Exercise aim> Required from the data below: the exact lines starting at the line containing "camera: 15 degrees right, 10 degrees down" and ending at the line containing "(618, 329) = (559, 288): brown", with both ends kept and all pictures dropped.

The data>

== Segment start ==

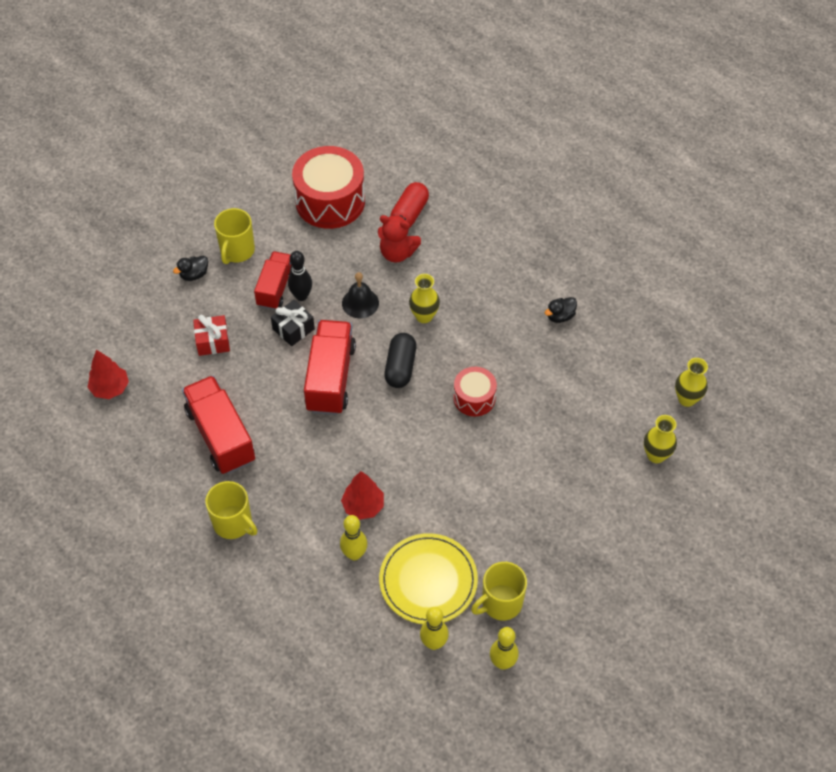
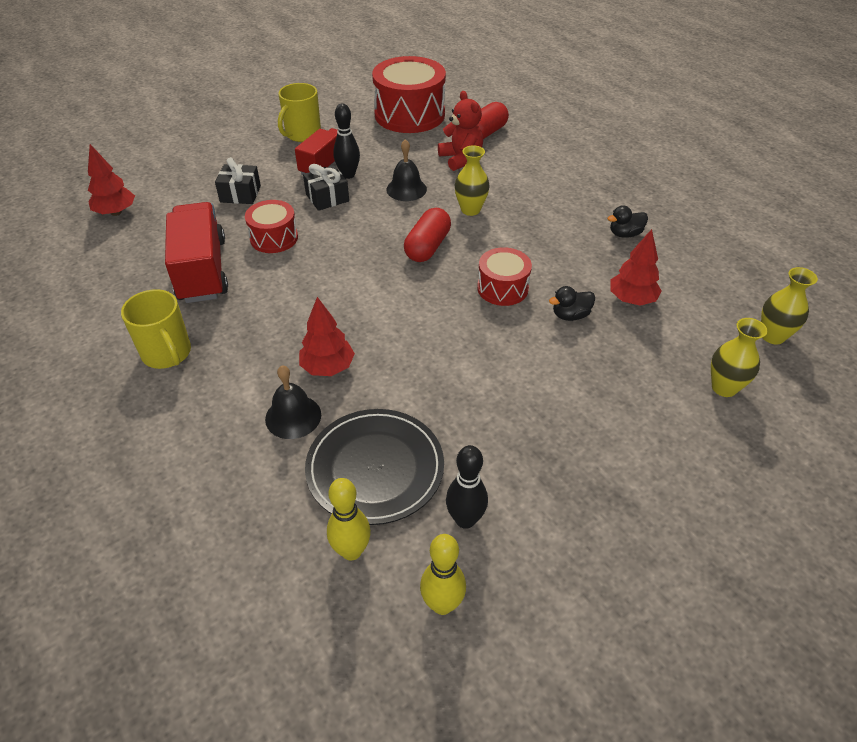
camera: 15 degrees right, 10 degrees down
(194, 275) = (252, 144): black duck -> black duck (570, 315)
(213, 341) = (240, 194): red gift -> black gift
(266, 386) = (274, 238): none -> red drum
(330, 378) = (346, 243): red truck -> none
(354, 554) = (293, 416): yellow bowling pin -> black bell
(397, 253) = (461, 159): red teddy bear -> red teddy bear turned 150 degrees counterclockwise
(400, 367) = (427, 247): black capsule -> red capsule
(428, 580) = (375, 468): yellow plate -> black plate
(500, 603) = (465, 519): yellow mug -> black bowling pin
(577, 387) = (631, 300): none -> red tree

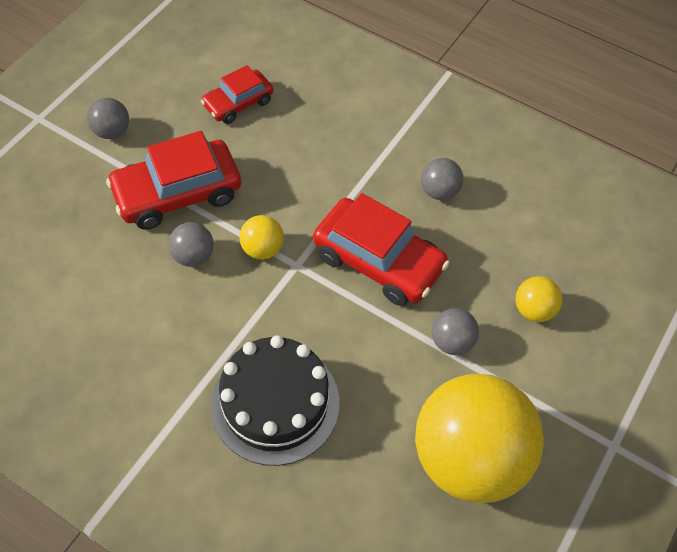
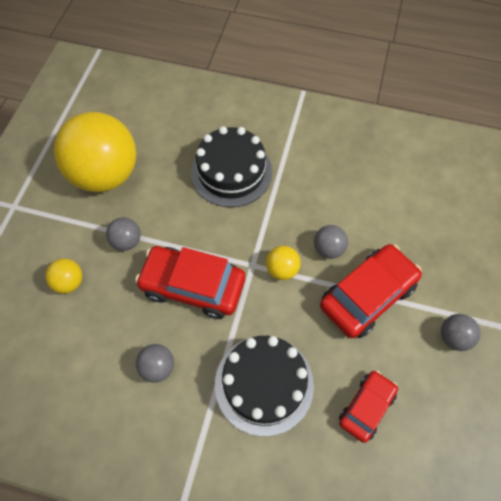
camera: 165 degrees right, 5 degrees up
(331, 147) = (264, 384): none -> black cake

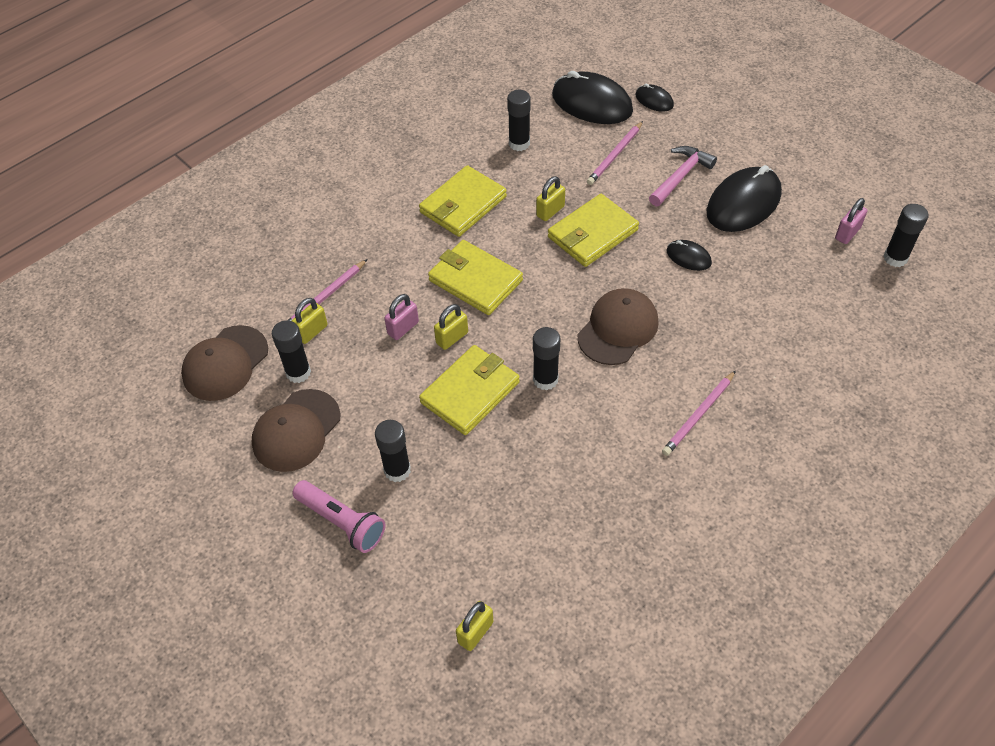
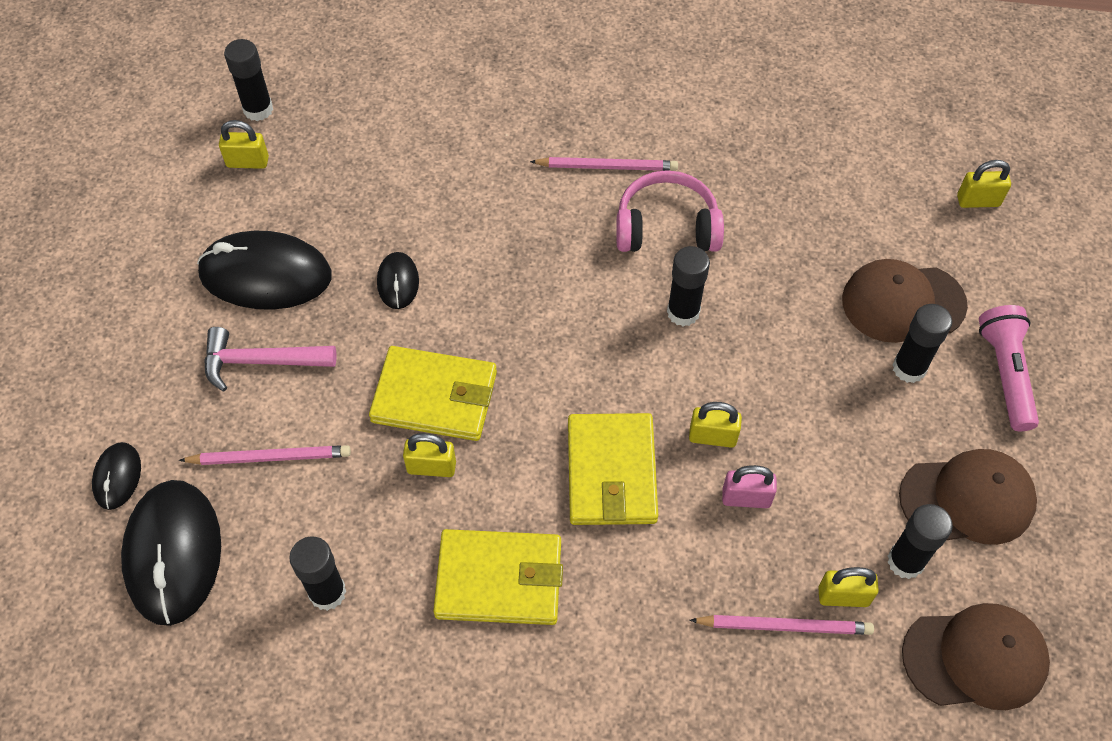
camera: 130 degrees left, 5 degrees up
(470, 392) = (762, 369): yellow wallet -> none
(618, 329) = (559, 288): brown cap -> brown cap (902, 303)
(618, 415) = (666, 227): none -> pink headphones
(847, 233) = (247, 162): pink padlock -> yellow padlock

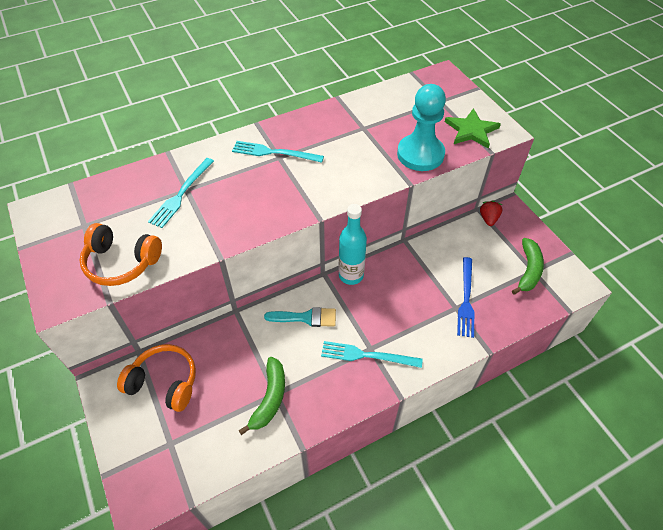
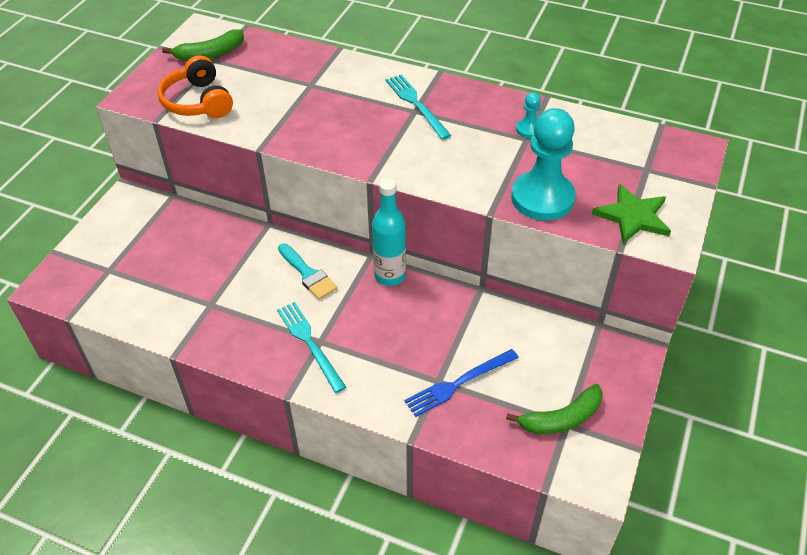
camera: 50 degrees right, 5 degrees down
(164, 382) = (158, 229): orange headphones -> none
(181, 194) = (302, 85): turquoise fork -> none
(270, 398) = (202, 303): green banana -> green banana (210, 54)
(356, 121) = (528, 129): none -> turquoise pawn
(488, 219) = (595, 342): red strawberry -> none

== Segment end ==
== Segment start ==

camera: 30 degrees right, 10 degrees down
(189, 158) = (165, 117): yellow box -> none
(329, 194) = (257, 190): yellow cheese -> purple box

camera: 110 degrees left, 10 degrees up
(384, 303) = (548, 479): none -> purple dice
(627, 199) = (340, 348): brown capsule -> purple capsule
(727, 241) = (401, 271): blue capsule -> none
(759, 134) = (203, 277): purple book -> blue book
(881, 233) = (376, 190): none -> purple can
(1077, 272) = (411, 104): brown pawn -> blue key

== Segment end ==
== Segment start ==

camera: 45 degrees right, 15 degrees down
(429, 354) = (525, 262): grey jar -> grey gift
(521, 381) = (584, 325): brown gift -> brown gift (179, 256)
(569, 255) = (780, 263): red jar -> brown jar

== Segment end ==

Task answer>
camera: 15 degrees right, 10 degrees down
(194, 275) = (252, 144): black duck -> black duck (570, 315)
(213, 341) = (240, 194): red gift -> black gift
(266, 386) = (274, 238): none -> red drum
(330, 378) = (346, 243): red truck -> none
(354, 554) = (293, 416): yellow bowling pin -> black bell
(397, 253) = (461, 159): red teddy bear -> red teddy bear turned 150 degrees counterclockwise
(400, 367) = (427, 247): black capsule -> red capsule
(428, 580) = (375, 468): yellow plate -> black plate
(500, 603) = (465, 519): yellow mug -> black bowling pin
(577, 387) = (631, 300): none -> red tree

camera: 165 degrees right, 5 degrees up
(331, 147) = (264, 384): none -> black cake

camera: 130 degrees left, 5 degrees up
(470, 392) = (762, 369): yellow wallet -> none
(618, 329) = (559, 288): brown cap -> brown cap (902, 303)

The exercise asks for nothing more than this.